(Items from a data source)
--- START ---
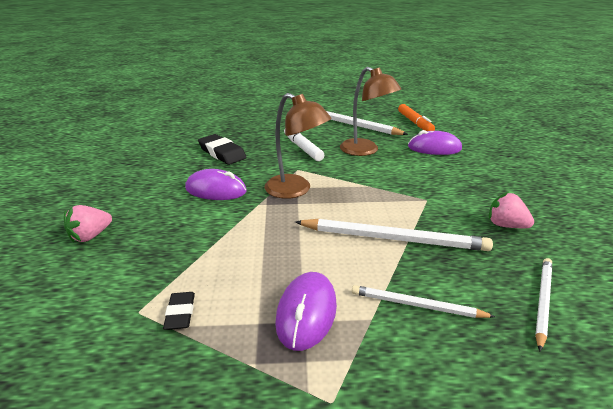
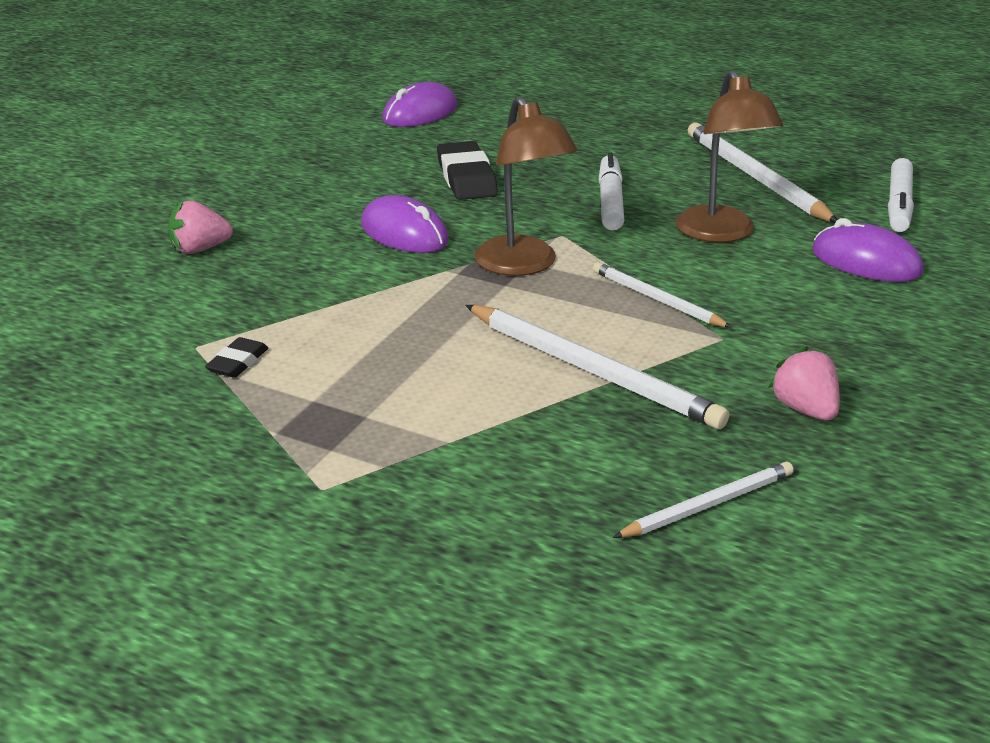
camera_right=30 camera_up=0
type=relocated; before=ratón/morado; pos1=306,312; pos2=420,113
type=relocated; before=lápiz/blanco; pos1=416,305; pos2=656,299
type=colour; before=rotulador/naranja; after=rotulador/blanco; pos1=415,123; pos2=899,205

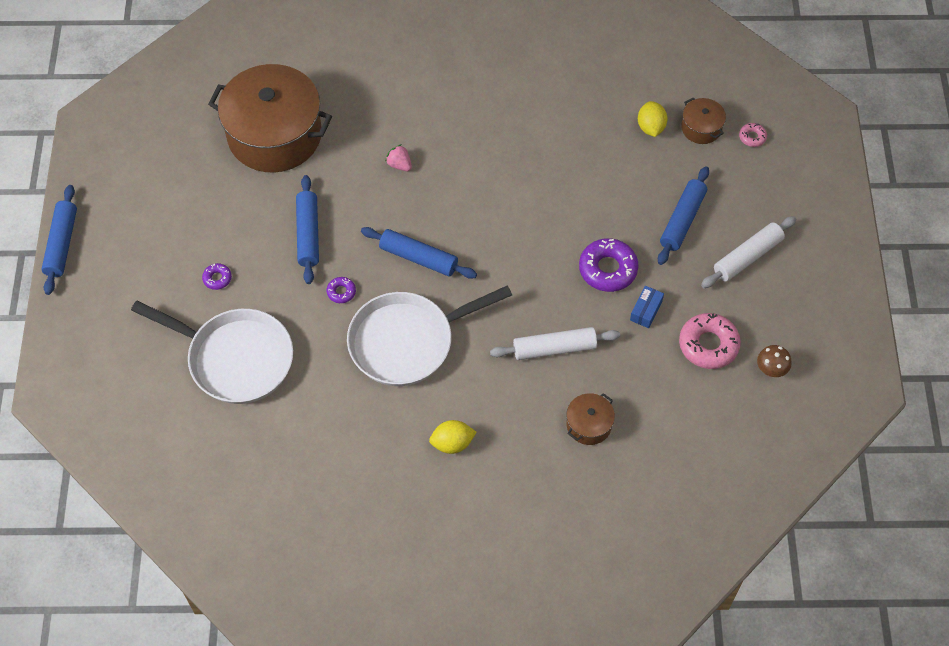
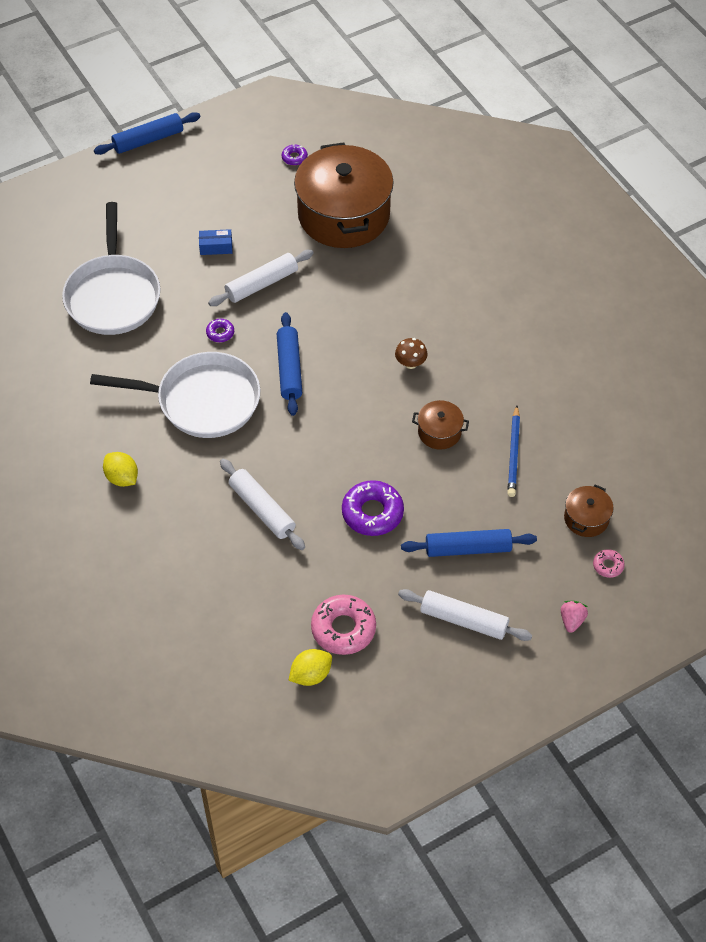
camera_right=60 camera_up=-5
type=appeared; after=lápiz/azul; pos2=513,454
type=relocated; before=rosquilla/morado; pos1=217,278; pos2=294,157
type=relocated; before=fresa/rosa; pos1=399,165; pos2=572,620
type=relocated; before=olla/marrón; pos1=588,425; pos2=439,432
type=relocated; before=caja/azul; pos1=646,310; pos2=216,247
type=relocated; before=limón/amarillo; pos1=650,127; pos2=311,675
type=relocated; before=seta/marrón; pos1=771,369; pos2=410,363
type=colour; before=rodillo/azul; after=rodillo/blanco; pos1=308,234; pos2=261,284
type=spun; before=sartén/blanco; pos1=408,341; pos2=201,401; turn=150

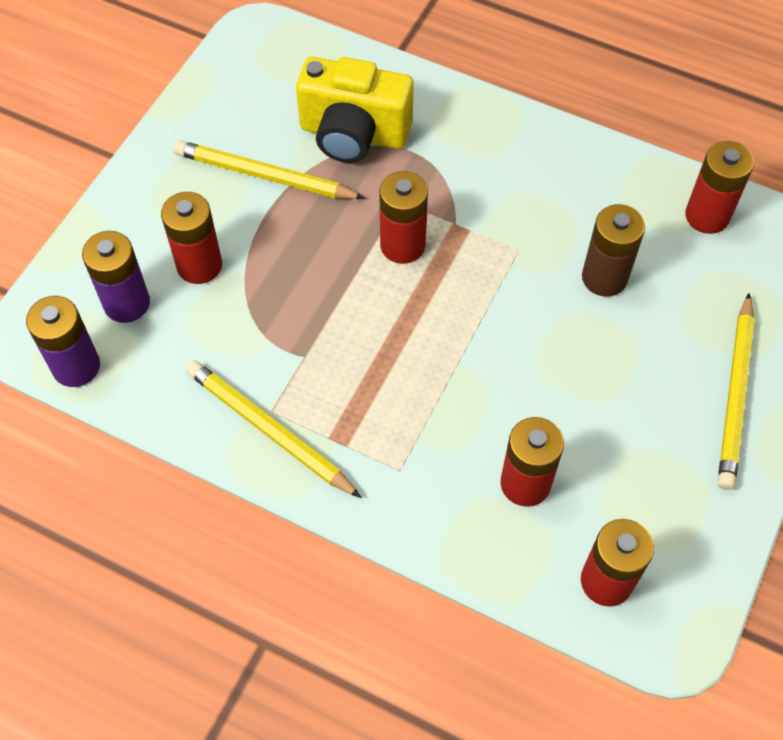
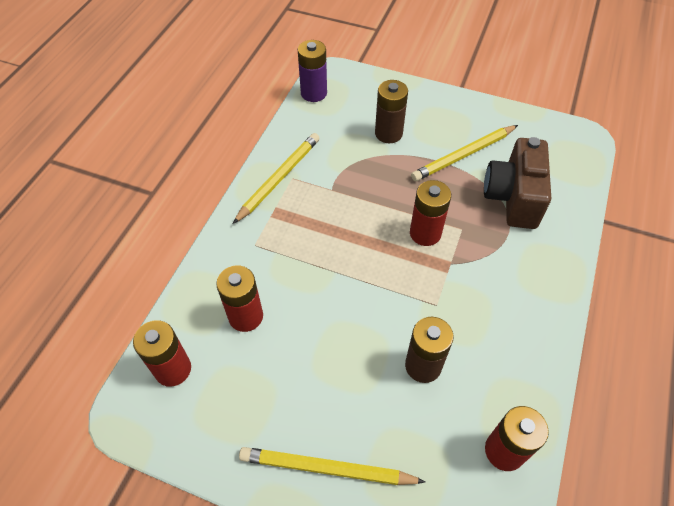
camera_right=85 camera_up=-5
type=missing; before=pila/morado; pos1=126,303
type=colour; before=pila/rojo; after=pila/marrón; pos1=199,265; pos2=388,133
type=colour; before=cámara/amarillo; after=cámara/marrón; pos1=353,134; pos2=513,198
type=spun; before=lápiz/amarillo; pos1=264,176; pos2=463,155; turn=-135

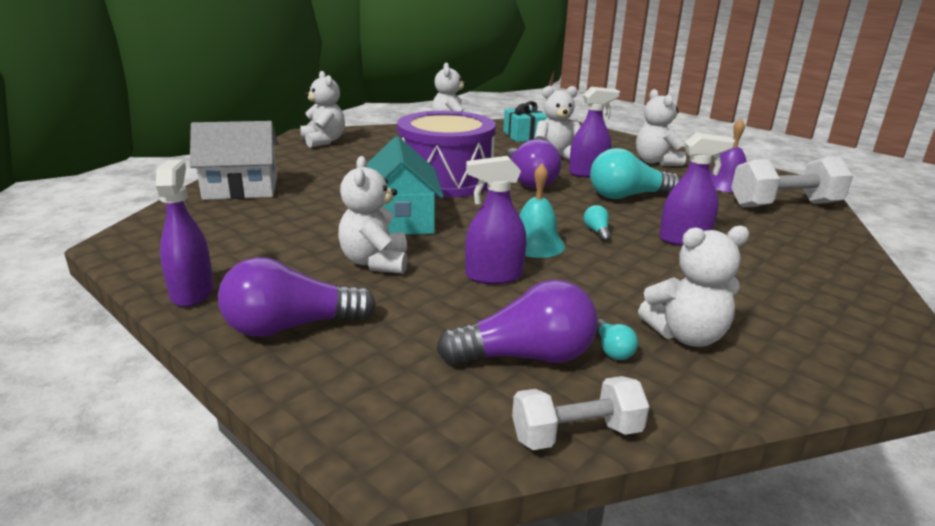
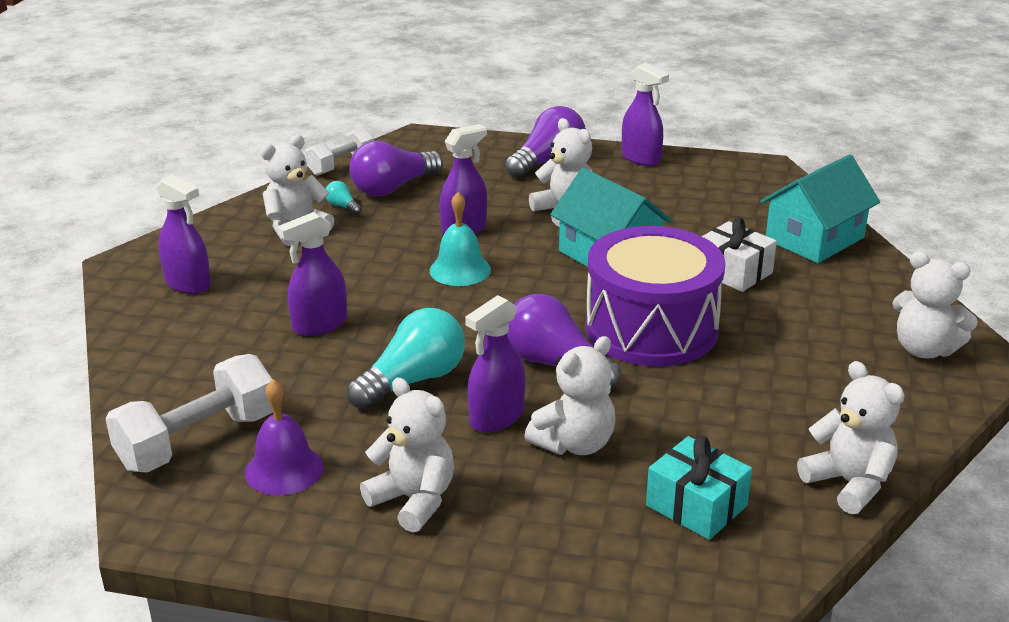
camera_right=150 camera_up=5
type=missing; before=bombilla/turquesa; pos1=597,232
type=appeared; after=pulverizador/morado; pos2=188,284
type=appeared; after=regalo/blanco; pos2=733,272
type=colour; before=casa/blanco; after=casa/turquesa; pos1=241,188; pos2=814,239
--- END ---
**Problem:** Starting from the first line of the entries above, print each line exactly until the line containing "type=relocated; before=olla/marrón; pos1=588,425;" has been printed, and skip the pictures.

**The answer:**
camera_right=30 camera_up=0
type=relocated; before=ratón/morado; pos1=306,312; pos2=420,113
type=relocated; before=lápiz/blanco; pos1=416,305; pos2=656,299
type=colour; before=rotulador/naranja; after=rotulador/blanco; pos1=415,123; pos2=899,205

camera_right=60 camera_up=-5
type=appeared; after=lápiz/azul; pos2=513,454
type=relocated; before=rosquilla/morado; pos1=217,278; pos2=294,157
type=relocated; before=fresa/rosa; pos1=399,165; pos2=572,620
type=relocated; before=olla/marrón; pos1=588,425; pos2=439,432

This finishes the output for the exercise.